- _Materials provided_:
****************************************

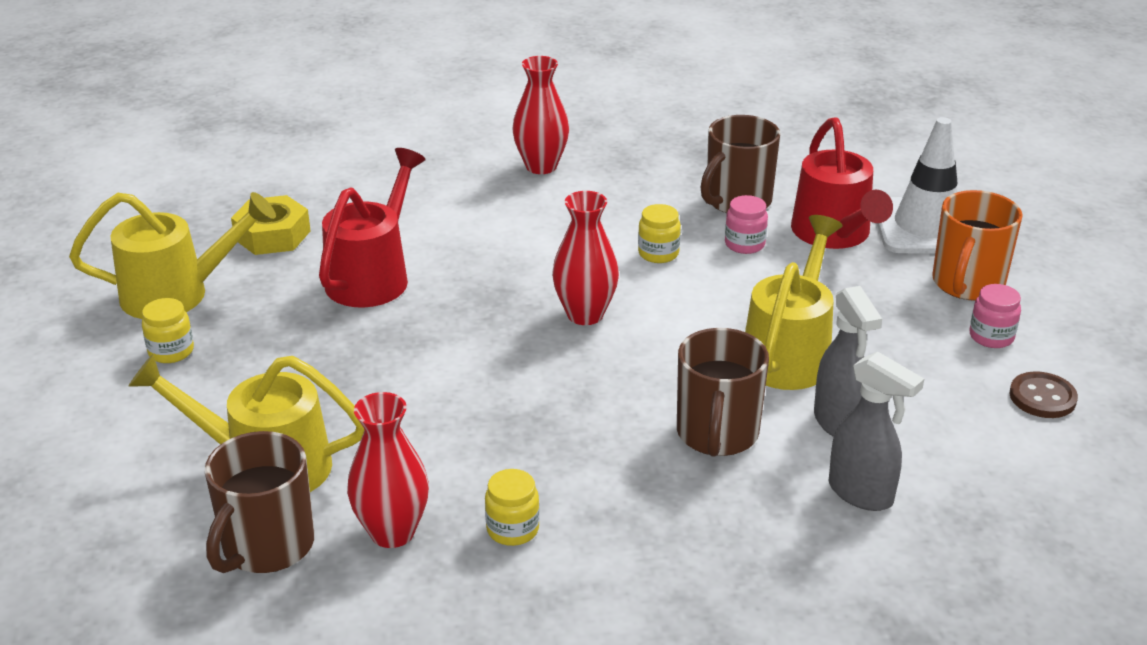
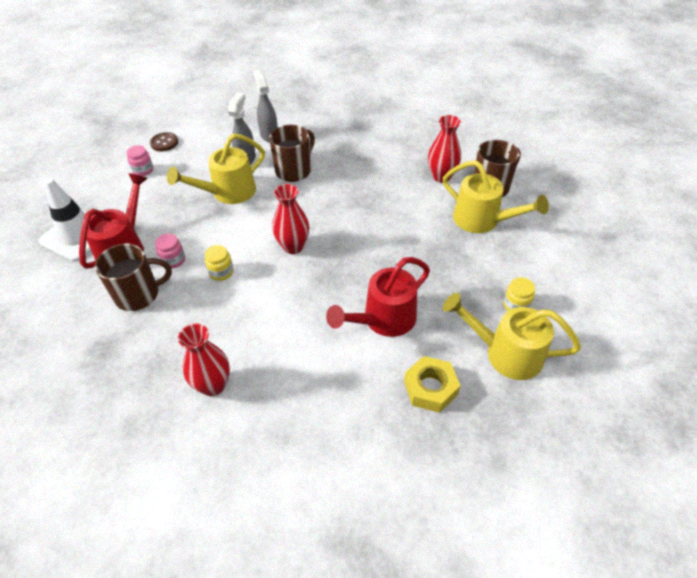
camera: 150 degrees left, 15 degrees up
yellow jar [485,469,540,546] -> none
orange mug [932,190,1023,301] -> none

****************************************

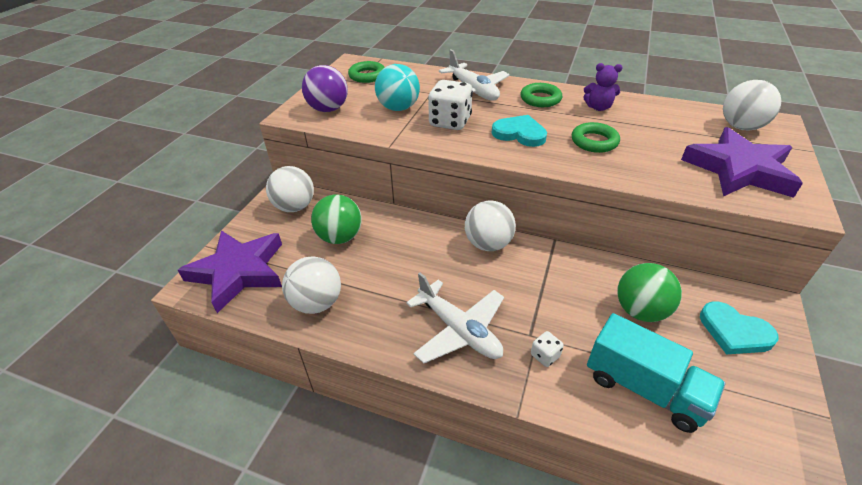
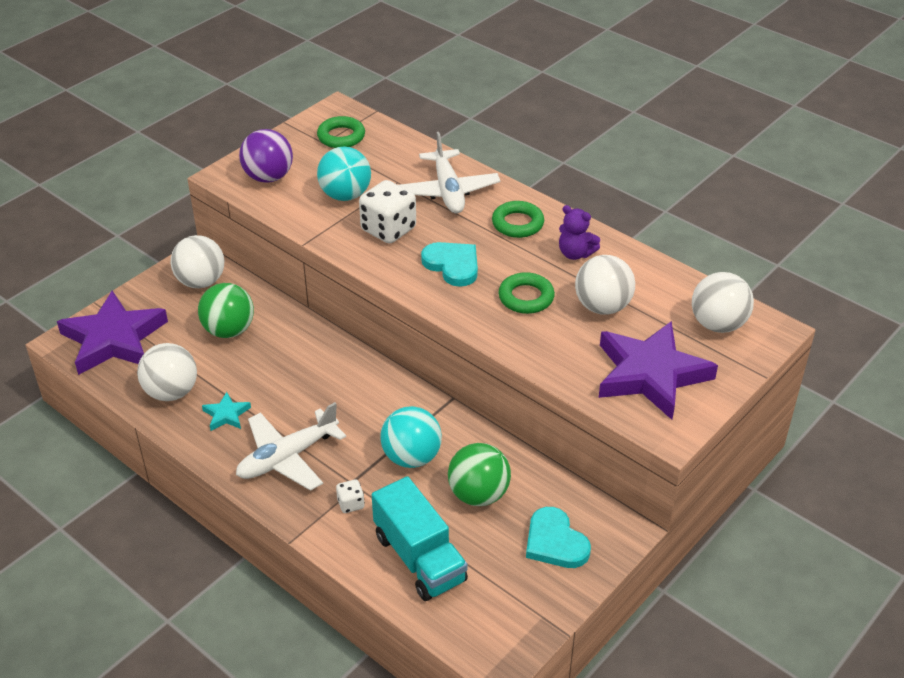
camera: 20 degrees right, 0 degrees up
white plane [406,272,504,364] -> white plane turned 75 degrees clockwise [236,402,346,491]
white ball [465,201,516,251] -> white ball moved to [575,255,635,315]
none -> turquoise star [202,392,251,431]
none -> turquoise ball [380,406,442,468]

****************************************

- _To-do item_: Look in the material above for the line with "none -> turquoise star [202,392,251,431]" and the line with "none -> turquoise ball [380,406,442,468]", and transcribe exactly those lines and all lines between them, nothing more.

- _Completed exercise_:
none -> turquoise star [202,392,251,431]
none -> turquoise ball [380,406,442,468]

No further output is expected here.